§ Material:
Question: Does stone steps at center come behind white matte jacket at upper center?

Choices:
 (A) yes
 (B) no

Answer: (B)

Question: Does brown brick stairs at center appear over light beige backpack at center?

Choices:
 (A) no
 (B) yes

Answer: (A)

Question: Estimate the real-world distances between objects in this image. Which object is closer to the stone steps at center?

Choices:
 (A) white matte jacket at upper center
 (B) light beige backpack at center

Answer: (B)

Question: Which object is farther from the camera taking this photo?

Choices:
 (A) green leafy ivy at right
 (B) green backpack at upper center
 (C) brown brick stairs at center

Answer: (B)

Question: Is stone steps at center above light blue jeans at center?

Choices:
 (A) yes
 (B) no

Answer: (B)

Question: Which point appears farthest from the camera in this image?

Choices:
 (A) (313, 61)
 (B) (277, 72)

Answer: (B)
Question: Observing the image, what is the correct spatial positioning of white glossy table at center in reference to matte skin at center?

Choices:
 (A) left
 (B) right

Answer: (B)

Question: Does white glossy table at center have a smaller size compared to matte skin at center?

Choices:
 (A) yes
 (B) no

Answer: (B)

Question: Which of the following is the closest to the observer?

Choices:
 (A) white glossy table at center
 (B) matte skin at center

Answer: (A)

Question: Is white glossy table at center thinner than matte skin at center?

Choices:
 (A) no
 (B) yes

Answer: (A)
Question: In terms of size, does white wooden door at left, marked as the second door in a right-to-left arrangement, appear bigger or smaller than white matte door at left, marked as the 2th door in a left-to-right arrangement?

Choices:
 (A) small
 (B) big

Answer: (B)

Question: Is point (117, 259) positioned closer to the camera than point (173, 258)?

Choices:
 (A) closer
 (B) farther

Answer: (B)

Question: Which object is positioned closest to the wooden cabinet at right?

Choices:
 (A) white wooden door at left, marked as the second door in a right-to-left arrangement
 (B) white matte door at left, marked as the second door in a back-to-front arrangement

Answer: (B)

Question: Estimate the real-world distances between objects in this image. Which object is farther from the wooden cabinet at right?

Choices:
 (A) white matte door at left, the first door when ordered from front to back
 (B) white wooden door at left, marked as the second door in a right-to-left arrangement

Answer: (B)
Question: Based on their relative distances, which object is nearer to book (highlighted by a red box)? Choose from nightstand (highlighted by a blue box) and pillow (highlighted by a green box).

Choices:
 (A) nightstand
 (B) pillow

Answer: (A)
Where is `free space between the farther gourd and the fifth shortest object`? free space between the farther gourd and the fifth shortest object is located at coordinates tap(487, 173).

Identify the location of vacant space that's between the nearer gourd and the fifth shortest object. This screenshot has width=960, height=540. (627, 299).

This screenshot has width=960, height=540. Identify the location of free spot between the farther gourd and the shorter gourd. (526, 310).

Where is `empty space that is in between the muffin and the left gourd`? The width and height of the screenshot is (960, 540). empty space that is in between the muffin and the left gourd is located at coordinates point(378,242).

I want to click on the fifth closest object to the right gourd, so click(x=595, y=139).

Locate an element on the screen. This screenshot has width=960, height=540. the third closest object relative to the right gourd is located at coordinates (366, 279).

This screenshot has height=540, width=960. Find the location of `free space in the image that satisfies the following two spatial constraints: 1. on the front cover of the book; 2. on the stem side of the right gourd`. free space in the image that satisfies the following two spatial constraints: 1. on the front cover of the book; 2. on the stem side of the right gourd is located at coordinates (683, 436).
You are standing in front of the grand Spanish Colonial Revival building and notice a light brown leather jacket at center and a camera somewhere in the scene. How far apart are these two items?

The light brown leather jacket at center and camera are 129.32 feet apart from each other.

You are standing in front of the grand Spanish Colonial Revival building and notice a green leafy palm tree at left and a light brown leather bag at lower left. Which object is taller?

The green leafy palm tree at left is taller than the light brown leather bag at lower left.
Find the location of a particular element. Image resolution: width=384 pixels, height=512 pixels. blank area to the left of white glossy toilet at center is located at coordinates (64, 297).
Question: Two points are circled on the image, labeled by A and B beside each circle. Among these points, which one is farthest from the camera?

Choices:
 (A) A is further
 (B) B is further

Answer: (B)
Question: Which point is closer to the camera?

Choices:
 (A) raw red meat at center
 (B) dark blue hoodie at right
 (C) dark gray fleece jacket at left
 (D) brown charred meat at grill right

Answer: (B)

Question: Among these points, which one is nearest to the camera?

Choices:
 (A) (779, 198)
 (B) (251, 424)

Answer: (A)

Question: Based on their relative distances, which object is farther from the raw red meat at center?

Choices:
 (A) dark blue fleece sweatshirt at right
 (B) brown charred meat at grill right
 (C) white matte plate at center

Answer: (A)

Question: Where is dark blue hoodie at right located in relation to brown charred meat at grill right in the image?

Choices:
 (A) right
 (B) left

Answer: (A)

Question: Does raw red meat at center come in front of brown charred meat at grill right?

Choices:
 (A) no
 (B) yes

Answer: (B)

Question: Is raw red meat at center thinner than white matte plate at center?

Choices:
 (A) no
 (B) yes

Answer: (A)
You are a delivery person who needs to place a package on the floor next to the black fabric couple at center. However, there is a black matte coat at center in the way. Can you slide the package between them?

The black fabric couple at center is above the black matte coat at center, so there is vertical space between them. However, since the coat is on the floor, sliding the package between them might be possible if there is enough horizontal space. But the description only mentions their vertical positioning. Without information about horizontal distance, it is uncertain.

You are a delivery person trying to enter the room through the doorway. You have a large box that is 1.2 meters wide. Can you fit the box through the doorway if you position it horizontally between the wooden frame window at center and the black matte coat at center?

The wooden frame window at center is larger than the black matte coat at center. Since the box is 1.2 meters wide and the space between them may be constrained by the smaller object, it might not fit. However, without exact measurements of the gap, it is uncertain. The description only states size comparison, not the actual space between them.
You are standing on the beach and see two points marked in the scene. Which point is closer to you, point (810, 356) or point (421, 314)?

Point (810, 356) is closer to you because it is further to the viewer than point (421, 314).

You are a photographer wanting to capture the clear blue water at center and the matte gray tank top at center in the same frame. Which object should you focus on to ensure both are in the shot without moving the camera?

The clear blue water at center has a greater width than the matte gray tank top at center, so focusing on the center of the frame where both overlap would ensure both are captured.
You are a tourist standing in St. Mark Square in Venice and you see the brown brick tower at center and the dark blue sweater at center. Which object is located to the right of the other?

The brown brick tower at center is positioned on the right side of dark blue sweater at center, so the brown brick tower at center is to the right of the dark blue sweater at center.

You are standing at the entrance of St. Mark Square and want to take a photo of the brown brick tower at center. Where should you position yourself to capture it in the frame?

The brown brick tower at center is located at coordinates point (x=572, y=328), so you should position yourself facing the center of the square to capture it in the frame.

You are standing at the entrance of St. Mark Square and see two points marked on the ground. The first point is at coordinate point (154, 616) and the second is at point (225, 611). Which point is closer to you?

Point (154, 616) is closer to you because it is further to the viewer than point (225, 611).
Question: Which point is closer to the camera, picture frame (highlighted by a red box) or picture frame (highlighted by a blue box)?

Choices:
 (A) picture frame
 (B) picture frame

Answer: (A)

§ What is required: Reproduce every one of the records above word for word, from the first line to the last.

§ Task output:
Question: Does stone steps at center come behind white matte jacket at upper center?

Choices:
 (A) yes
 (B) no

Answer: (B)

Question: Does brown brick stairs at center appear over light beige backpack at center?

Choices:
 (A) no
 (B) yes

Answer: (A)

Question: Estimate the real-world distances between objects in this image. Which object is closer to the stone steps at center?

Choices:
 (A) white matte jacket at upper center
 (B) light beige backpack at center

Answer: (B)

Question: Which object is farther from the camera taking this photo?

Choices:
 (A) green leafy ivy at right
 (B) green backpack at upper center
 (C) brown brick stairs at center

Answer: (B)

Question: Is stone steps at center above light blue jeans at center?

Choices:
 (A) yes
 (B) no

Answer: (B)

Question: Which point appears farthest from the camera in this image?

Choices:
 (A) (313, 61)
 (B) (277, 72)

Answer: (B)
Question: Observing the image, what is the correct spatial positioning of white glossy table at center in reference to matte skin at center?

Choices:
 (A) left
 (B) right

Answer: (B)

Question: Does white glossy table at center have a smaller size compared to matte skin at center?

Choices:
 (A) yes
 (B) no

Answer: (B)

Question: Which of the following is the closest to the observer?

Choices:
 (A) white glossy table at center
 (B) matte skin at center

Answer: (A)

Question: Is white glossy table at center thinner than matte skin at center?

Choices:
 (A) no
 (B) yes

Answer: (A)
Question: In terms of size, does white wooden door at left, marked as the second door in a right-to-left arrangement, appear bigger or smaller than white matte door at left, marked as the 2th door in a left-to-right arrangement?

Choices:
 (A) small
 (B) big

Answer: (B)

Question: Is point (117, 259) positioned closer to the camera than point (173, 258)?

Choices:
 (A) closer
 (B) farther

Answer: (B)

Question: Which object is positioned closest to the wooden cabinet at right?

Choices:
 (A) white wooden door at left, marked as the second door in a right-to-left arrangement
 (B) white matte door at left, marked as the second door in a back-to-front arrangement

Answer: (B)

Question: Estimate the real-world distances between objects in this image. Which object is farther from the wooden cabinet at right?

Choices:
 (A) white matte door at left, the first door when ordered from front to back
 (B) white wooden door at left, marked as the second door in a right-to-left arrangement

Answer: (B)
Question: Based on their relative distances, which object is nearer to book (highlighted by a red box)? Choose from nightstand (highlighted by a blue box) and pillow (highlighted by a green box).

Choices:
 (A) nightstand
 (B) pillow

Answer: (A)
Where is `free space between the farther gourd and the fifth shortest object`? free space between the farther gourd and the fifth shortest object is located at coordinates tap(487, 173).

Identify the location of vacant space that's between the nearer gourd and the fifth shortest object. This screenshot has width=960, height=540. (627, 299).

This screenshot has width=960, height=540. Identify the location of free spot between the farther gourd and the shorter gourd. (526, 310).

Where is `empty space that is in between the muffin and the left gourd`? The width and height of the screenshot is (960, 540). empty space that is in between the muffin and the left gourd is located at coordinates point(378,242).

I want to click on the fifth closest object to the right gourd, so click(x=595, y=139).

Locate an element on the screen. This screenshot has width=960, height=540. the third closest object relative to the right gourd is located at coordinates (366, 279).

This screenshot has height=540, width=960. Find the location of `free space in the image that satisfies the following two spatial constraints: 1. on the front cover of the book; 2. on the stem side of the right gourd`. free space in the image that satisfies the following two spatial constraints: 1. on the front cover of the book; 2. on the stem side of the right gourd is located at coordinates (683, 436).
You are standing in front of the grand Spanish Colonial Revival building and notice a light brown leather jacket at center and a camera somewhere in the scene. How far apart are these two items?

The light brown leather jacket at center and camera are 129.32 feet apart from each other.

You are standing in front of the grand Spanish Colonial Revival building and notice a green leafy palm tree at left and a light brown leather bag at lower left. Which object is taller?

The green leafy palm tree at left is taller than the light brown leather bag at lower left.
Find the location of a particular element. Image resolution: width=384 pixels, height=512 pixels. blank area to the left of white glossy toilet at center is located at coordinates (64, 297).
Question: Two points are circled on the image, labeled by A and B beside each circle. Among these points, which one is farthest from the camera?

Choices:
 (A) A is further
 (B) B is further

Answer: (B)
Question: Which point is closer to the camera?

Choices:
 (A) raw red meat at center
 (B) dark blue hoodie at right
 (C) dark gray fleece jacket at left
 (D) brown charred meat at grill right

Answer: (B)

Question: Among these points, which one is nearest to the camera?

Choices:
 (A) (779, 198)
 (B) (251, 424)

Answer: (A)

Question: Based on their relative distances, which object is farther from the raw red meat at center?

Choices:
 (A) dark blue fleece sweatshirt at right
 (B) brown charred meat at grill right
 (C) white matte plate at center

Answer: (A)

Question: Where is dark blue hoodie at right located in relation to brown charred meat at grill right in the image?

Choices:
 (A) right
 (B) left

Answer: (A)

Question: Does raw red meat at center come in front of brown charred meat at grill right?

Choices:
 (A) no
 (B) yes

Answer: (B)

Question: Is raw red meat at center thinner than white matte plate at center?

Choices:
 (A) no
 (B) yes

Answer: (A)
You are a delivery person who needs to place a package on the floor next to the black fabric couple at center. However, there is a black matte coat at center in the way. Can you slide the package between them?

The black fabric couple at center is above the black matte coat at center, so there is vertical space between them. However, since the coat is on the floor, sliding the package between them might be possible if there is enough horizontal space. But the description only mentions their vertical positioning. Without information about horizontal distance, it is uncertain.

You are a delivery person trying to enter the room through the doorway. You have a large box that is 1.2 meters wide. Can you fit the box through the doorway if you position it horizontally between the wooden frame window at center and the black matte coat at center?

The wooden frame window at center is larger than the black matte coat at center. Since the box is 1.2 meters wide and the space between them may be constrained by the smaller object, it might not fit. However, without exact measurements of the gap, it is uncertain. The description only states size comparison, not the actual space between them.
You are standing on the beach and see two points marked in the scene. Which point is closer to you, point (810, 356) or point (421, 314)?

Point (810, 356) is closer to you because it is further to the viewer than point (421, 314).

You are a photographer wanting to capture the clear blue water at center and the matte gray tank top at center in the same frame. Which object should you focus on to ensure both are in the shot without moving the camera?

The clear blue water at center has a greater width than the matte gray tank top at center, so focusing on the center of the frame where both overlap would ensure both are captured.
You are a tourist standing in St. Mark Square in Venice and you see the brown brick tower at center and the dark blue sweater at center. Which object is located to the right of the other?

The brown brick tower at center is positioned on the right side of dark blue sweater at center, so the brown brick tower at center is to the right of the dark blue sweater at center.

You are standing at the entrance of St. Mark Square and want to take a photo of the brown brick tower at center. Where should you position yourself to capture it in the frame?

The brown brick tower at center is located at coordinates point (x=572, y=328), so you should position yourself facing the center of the square to capture it in the frame.

You are standing at the entrance of St. Mark Square and see two points marked on the ground. The first point is at coordinate point (154, 616) and the second is at point (225, 611). Which point is closer to you?

Point (154, 616) is closer to you because it is further to the viewer than point (225, 611).
Question: Which point is closer to the camera, picture frame (highlighted by a red box) or picture frame (highlighted by a blue box)?

Choices:
 (A) picture frame
 (B) picture frame

Answer: (A)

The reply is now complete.